** WRITTEN TASK **
Convert every line of the records below into a Markdown table with two columns, "Row" and "Change". Number the rows in order and leave out blank lines.

** Data items **
--- --- ---

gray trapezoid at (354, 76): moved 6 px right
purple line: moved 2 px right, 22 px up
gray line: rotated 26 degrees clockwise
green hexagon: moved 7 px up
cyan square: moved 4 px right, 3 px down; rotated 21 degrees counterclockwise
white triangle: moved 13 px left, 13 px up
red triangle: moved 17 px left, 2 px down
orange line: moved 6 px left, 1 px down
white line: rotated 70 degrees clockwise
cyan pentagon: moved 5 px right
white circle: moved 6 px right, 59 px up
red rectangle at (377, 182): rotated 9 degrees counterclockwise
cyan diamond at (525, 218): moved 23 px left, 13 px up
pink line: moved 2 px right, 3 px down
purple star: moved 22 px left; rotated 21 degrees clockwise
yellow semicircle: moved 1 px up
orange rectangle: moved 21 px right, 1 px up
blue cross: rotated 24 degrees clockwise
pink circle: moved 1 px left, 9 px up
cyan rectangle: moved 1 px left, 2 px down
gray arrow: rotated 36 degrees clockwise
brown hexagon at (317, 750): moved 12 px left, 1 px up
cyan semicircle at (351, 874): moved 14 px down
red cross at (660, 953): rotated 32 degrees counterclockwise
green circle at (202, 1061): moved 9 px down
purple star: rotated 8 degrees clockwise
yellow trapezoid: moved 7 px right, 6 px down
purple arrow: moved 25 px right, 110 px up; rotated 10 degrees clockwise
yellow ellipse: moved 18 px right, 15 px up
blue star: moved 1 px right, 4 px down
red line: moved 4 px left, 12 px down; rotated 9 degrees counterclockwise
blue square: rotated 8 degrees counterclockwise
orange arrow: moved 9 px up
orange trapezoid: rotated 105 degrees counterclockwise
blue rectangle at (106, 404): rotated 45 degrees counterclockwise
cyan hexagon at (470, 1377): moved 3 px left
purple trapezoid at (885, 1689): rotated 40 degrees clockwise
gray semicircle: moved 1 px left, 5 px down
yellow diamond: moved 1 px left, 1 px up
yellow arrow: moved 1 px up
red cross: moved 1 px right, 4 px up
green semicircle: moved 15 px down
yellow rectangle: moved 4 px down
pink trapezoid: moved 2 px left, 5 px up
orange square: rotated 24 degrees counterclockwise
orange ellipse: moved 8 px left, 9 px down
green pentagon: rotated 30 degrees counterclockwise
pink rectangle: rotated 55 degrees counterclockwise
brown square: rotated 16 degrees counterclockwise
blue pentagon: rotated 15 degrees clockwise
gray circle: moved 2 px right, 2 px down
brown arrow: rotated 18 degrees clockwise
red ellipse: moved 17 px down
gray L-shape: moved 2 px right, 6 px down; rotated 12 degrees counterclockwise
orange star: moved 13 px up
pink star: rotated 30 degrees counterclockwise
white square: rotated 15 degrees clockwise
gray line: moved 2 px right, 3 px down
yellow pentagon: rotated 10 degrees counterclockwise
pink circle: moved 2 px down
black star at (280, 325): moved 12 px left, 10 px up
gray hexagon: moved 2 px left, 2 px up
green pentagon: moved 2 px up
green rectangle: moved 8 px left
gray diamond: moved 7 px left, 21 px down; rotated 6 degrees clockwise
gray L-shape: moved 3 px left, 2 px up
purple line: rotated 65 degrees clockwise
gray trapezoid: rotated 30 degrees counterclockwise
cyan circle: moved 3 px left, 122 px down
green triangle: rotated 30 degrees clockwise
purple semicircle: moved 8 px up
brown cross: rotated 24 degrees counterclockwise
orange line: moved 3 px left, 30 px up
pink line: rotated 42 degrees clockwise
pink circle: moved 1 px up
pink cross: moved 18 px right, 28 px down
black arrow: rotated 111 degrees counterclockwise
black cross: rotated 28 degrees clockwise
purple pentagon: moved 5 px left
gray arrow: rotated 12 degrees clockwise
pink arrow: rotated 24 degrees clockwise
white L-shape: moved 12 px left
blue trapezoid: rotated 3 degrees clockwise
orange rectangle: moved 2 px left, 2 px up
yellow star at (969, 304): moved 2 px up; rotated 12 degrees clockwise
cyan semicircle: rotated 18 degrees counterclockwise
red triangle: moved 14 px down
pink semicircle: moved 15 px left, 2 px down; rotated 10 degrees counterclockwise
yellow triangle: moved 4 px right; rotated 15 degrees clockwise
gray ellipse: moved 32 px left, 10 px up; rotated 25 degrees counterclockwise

--- --- ---

** FINISHED EXERCISE **
| Row | Change |
|---|---|
| 1 | gray trapezoid at (354, 76): moved 6 px right |
| 2 | purple line: moved 2 px right, 22 px up |
| 3 | gray line: rotated 26 degrees clockwise |
| 4 | green hexagon: moved 7 px up |
| 5 | cyan square: moved 4 px right, 3 px down; rotated 21 degrees counterclockwise |
| 6 | white triangle: moved 13 px left, 13 px up |
| 7 | red triangle: moved 17 px left, 2 px down |
| 8 | orange line: moved 6 px left, 1 px down |
| 9 | white line: rotated 70 degrees clockwise |
| 10 | cyan pentagon: moved 5 px right |
| 11 | white circle: moved 6 px right, 59 px up |
| 12 | red rectangle at (377, 182): rotated 9 degrees counterclockwise |
| 13 | cyan diamond at (525, 218): moved 23 px left, 13 px up |
| 14 | pink line: moved 2 px right, 3 px down |
| 15 | purple star: moved 22 px left; rotated 21 degrees clockwise |
| 16 | yellow semicircle: moved 1 px up |
| 17 | orange rectangle: moved 21 px right, 1 px up |
| 18 | blue cross: rotated 24 degrees clockwise |
| 19 | pink circle: moved 1 px left, 9 px up |
| 20 | cyan rectangle: moved 1 px left, 2 px down |
| 21 | gray arrow: rotated 36 degrees clockwise |
| 22 | brown hexagon at (317, 750): moved 12 px left, 1 px up |
| 23 | cyan semicircle at (351, 874): moved 14 px down |
| 24 | red cross at (660, 953): rotated 32 degrees counterclockwise |
| 25 | green circle at (202, 1061): moved 9 px down |
| 26 | purple star: rotated 8 degrees clockwise |
| 27 | yellow trapezoid: moved 7 px right, 6 px down |
| 28 | purple arrow: moved 25 px right, 110 px up; rotated 10 degrees clockwise |
| 29 | yellow ellipse: moved 18 px right, 15 px up |
| 30 | blue star: moved 1 px right, 4 px down |
| 31 | red line: moved 4 px left, 12 px down; rotated 9 degrees counterclockwise |
| 32 | blue square: rotated 8 degrees counterclockwise |
| 33 | orange arrow: moved 9 px up |
| 34 | orange trapezoid: rotated 105 degrees counterclockwise |
| 35 | blue rectangle at (106, 404): rotated 45 degrees counterclockwise |
| 36 | cyan hexagon at (470, 1377): moved 3 px left |
| 37 | purple trapezoid at (885, 1689): rotated 40 degrees clockwise |
| 38 | gray semicircle: moved 1 px left, 5 px down |
| 39 | yellow diamond: moved 1 px left, 1 px up |
| 40 | yellow arrow: moved 1 px up |
| 41 | red cross: moved 1 px right, 4 px up |
| 42 | green semicircle: moved 15 px down |
| 43 | yellow rectangle: moved 4 px down |
| 44 | pink trapezoid: moved 2 px left, 5 px up |
| 45 | orange square: rotated 24 degrees counterclockwise |
| 46 | orange ellipse: moved 8 px left, 9 px down |
| 47 | green pentagon: rotated 30 degrees counterclockwise |
| 48 | pink rectangle: rotated 55 degrees counterclockwise |
| 49 | brown square: rotated 16 degrees counterclockwise |
| 50 | blue pentagon: rotated 15 degrees clockwise |
| 51 | gray circle: moved 2 px right, 2 px down |
| 52 | brown arrow: rotated 18 degrees clockwise |
| 53 | red ellipse: moved 17 px down |
| 54 | gray L-shape: moved 2 px right, 6 px down; rotated 12 degrees counterclockwise |
| 55 | orange star: moved 13 px up |
| 56 | pink star: rotated 30 degrees counterclockwise |
| 57 | white square: rotated 15 degrees clockwise |
| 58 | gray line: moved 2 px right, 3 px down |
| 59 | yellow pentagon: rotated 10 degrees counterclockwise |
| 60 | pink circle: moved 2 px down |
| 61 | black star at (280, 325): moved 12 px left, 10 px up |
| 62 | gray hexagon: moved 2 px left, 2 px up |
| 63 | green pentagon: moved 2 px up |
| 64 | green rectangle: moved 8 px left |
| 65 | gray diamond: moved 7 px left, 21 px down; rotated 6 degrees clockwise |
| 66 | gray L-shape: moved 3 px left, 2 px up |
| 67 | purple line: rotated 65 degrees clockwise |
| 68 | gray trapezoid: rotated 30 degrees counterclockwise |
| 69 | cyan circle: moved 3 px left, 122 px down |
| 70 | green triangle: rotated 30 degrees clockwise |
| 71 | purple semicircle: moved 8 px up |
| 72 | brown cross: rotated 24 degrees counterclockwise |
| 73 | orange line: moved 3 px left, 30 px up |
| 74 | pink line: rotated 42 degrees clockwise |
| 75 | pink circle: moved 1 px up |
| 76 | pink cross: moved 18 px right, 28 px down |
| 77 | black arrow: rotated 111 degrees counterclockwise |
| 78 | black cross: rotated 28 degrees clockwise |
| 79 | purple pentagon: moved 5 px left |
| 80 | gray arrow: rotated 12 degrees clockwise |
| 81 | pink arrow: rotated 24 degrees clockwise |
| 82 | white L-shape: moved 12 px left |
| 83 | blue trapezoid: rotated 3 degrees clockwise |
| 84 | orange rectangle: moved 2 px left, 2 px up |
| 85 | yellow star at (969, 304): moved 2 px up; rotated 12 degrees clockwise |
| 86 | cyan semicircle: rotated 18 degrees counterclockwise |
| 87 | red triangle: moved 14 px down |
| 88 | pink semicircle: moved 15 px left, 2 px down; rotated 10 degrees counterclockwise |
| 89 | yellow triangle: moved 4 px right; rotated 15 degrees clockwise |
| 90 | gray ellipse: moved 32 px left, 10 px up; rotated 25 degrees counterclockwise |